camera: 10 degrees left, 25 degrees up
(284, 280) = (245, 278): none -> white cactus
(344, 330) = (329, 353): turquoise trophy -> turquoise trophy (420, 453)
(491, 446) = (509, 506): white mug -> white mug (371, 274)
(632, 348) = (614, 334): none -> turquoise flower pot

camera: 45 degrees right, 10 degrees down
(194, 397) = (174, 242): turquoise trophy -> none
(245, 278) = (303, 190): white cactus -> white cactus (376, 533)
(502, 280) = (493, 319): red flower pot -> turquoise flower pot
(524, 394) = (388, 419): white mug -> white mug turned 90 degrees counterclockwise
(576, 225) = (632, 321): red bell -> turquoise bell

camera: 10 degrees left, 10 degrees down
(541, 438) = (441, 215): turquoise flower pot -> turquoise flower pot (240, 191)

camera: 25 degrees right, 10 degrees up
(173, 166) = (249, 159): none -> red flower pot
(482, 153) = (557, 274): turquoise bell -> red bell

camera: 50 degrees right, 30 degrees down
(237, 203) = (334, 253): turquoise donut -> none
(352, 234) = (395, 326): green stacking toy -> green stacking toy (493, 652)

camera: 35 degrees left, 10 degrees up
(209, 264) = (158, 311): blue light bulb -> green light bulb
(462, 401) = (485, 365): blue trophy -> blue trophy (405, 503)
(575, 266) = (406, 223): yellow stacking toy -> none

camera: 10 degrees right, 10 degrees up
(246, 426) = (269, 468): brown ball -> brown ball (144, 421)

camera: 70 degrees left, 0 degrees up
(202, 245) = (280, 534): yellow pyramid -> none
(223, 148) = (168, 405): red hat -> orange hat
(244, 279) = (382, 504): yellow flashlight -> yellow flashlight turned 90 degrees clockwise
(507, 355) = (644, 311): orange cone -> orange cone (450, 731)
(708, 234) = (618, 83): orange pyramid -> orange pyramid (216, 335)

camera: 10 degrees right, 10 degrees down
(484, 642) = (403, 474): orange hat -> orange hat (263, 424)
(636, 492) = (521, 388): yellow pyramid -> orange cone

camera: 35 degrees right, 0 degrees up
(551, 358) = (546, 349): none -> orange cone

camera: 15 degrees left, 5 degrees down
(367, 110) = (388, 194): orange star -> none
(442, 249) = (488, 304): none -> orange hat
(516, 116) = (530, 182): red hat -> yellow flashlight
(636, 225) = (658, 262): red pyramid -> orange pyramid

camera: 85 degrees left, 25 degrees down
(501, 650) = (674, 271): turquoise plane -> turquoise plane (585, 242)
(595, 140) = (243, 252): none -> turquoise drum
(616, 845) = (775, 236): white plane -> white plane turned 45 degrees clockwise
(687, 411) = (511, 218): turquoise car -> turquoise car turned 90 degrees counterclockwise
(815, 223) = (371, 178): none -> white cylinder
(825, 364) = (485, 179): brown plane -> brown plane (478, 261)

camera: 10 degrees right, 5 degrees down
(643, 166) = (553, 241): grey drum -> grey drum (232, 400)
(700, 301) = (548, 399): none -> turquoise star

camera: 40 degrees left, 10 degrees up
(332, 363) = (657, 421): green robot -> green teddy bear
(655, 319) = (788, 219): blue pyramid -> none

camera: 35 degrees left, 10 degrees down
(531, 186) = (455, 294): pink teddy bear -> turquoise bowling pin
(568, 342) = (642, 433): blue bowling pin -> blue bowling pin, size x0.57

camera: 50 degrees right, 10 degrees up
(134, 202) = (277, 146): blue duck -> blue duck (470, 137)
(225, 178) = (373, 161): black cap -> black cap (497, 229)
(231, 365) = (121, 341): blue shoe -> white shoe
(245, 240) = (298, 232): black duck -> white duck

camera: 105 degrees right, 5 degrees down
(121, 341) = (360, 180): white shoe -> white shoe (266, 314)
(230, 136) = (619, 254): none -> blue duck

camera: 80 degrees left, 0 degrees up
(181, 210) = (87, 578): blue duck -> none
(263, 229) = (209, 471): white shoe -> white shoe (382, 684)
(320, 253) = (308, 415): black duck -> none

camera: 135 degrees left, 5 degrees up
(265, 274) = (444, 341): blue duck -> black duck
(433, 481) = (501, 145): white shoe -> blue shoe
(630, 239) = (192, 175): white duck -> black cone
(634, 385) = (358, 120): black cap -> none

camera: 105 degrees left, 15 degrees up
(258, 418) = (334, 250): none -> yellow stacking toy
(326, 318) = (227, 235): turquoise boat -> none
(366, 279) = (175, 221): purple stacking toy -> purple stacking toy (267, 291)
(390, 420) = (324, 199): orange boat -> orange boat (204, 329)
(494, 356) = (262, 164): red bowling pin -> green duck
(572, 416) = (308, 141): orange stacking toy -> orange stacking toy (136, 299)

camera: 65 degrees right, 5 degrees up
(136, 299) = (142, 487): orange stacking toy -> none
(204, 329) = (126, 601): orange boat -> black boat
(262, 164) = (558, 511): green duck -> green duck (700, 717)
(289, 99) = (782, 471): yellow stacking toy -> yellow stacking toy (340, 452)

* * *

> [What you should do]
Write out every line of the listing that holds the word "boat".

> [Answer to this problem]
(326, 318) = (227, 235): turquoise boat -> none
(390, 420) = (324, 199): orange boat -> orange boat (204, 329)
(204, 329) = (126, 601): orange boat -> black boat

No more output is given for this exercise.